##### Input records

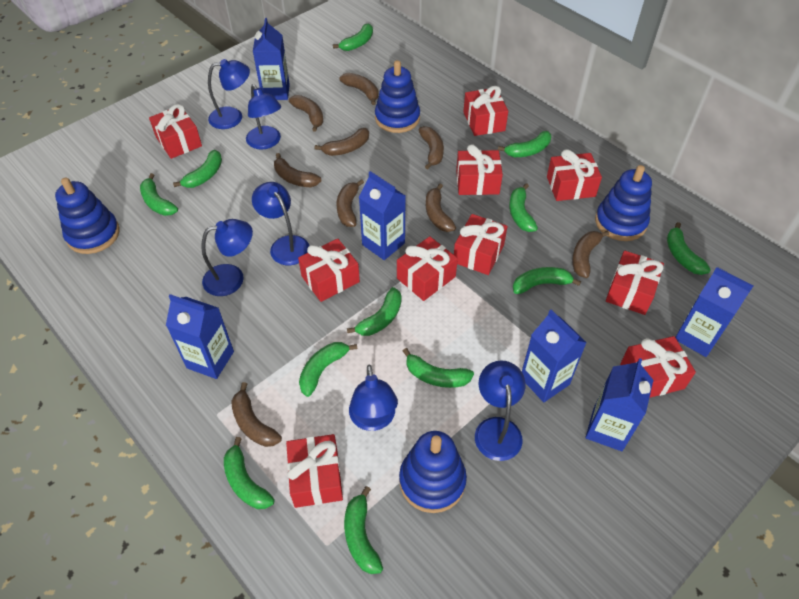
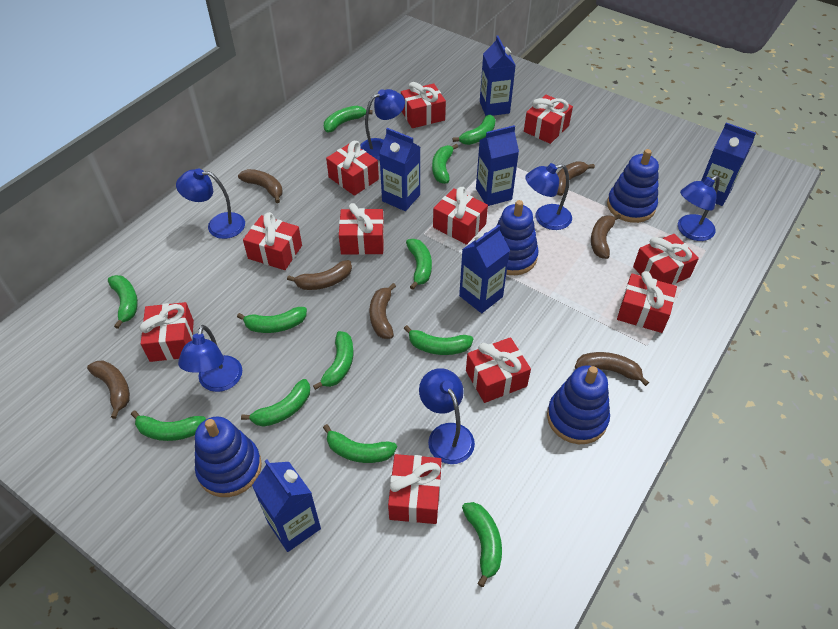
brown banana: 9 -> 7
red gift: 10 -> 11

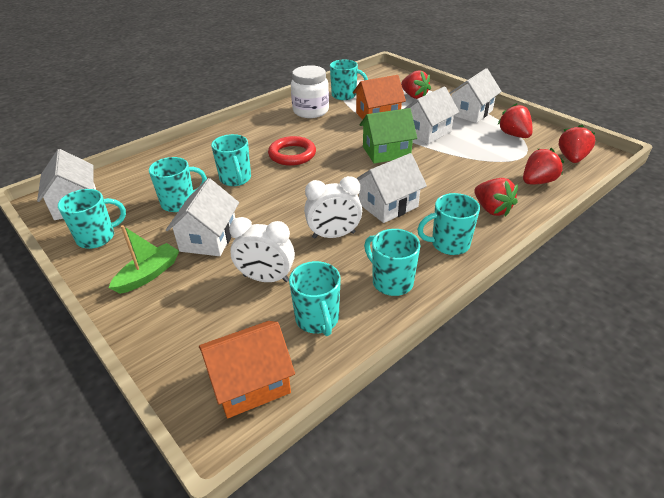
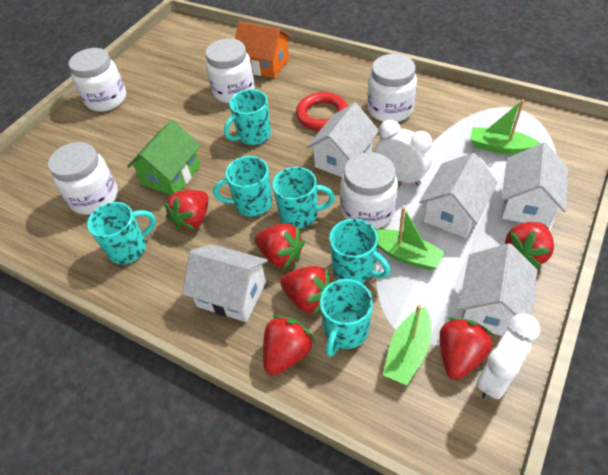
green boat: 1 -> 3
orange house: 2 -> 1
red strawberry: 5 -> 6
turquoise mug: 7 -> 6
white jar: 1 -> 5

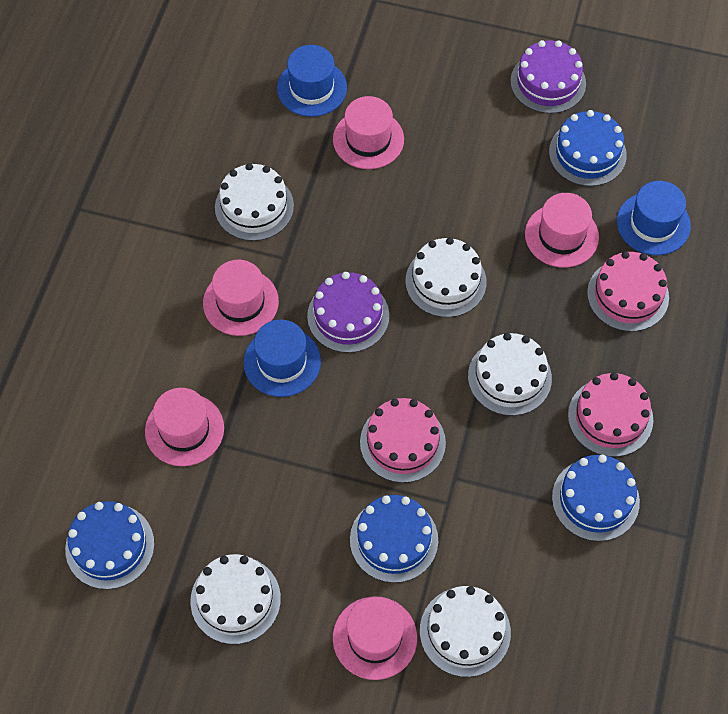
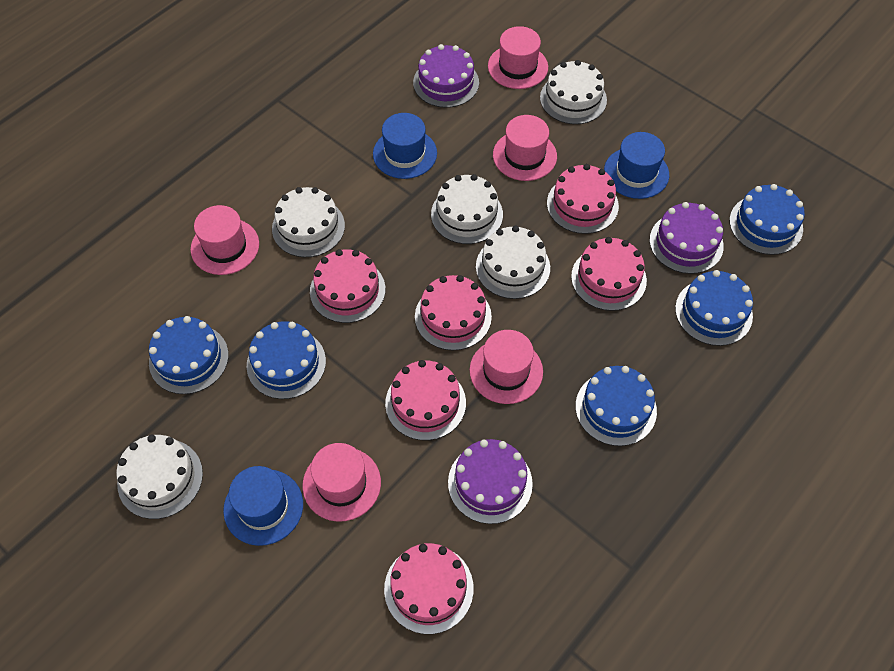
blue cake: 4 -> 5
pink cake: 3 -> 6
purple cake: 2 -> 3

##########

The copy should hold exactly the lines from the line containing "red gift: 10 -> 11" through the end of the data, both ends included, and no pictures.

• _Solution to the exercise_:
red gift: 10 -> 11

green boat: 1 -> 3
orange house: 2 -> 1
red strawberry: 5 -> 6
turquoise mug: 7 -> 6
white jar: 1 -> 5

blue cake: 4 -> 5
pink cake: 3 -> 6
purple cake: 2 -> 3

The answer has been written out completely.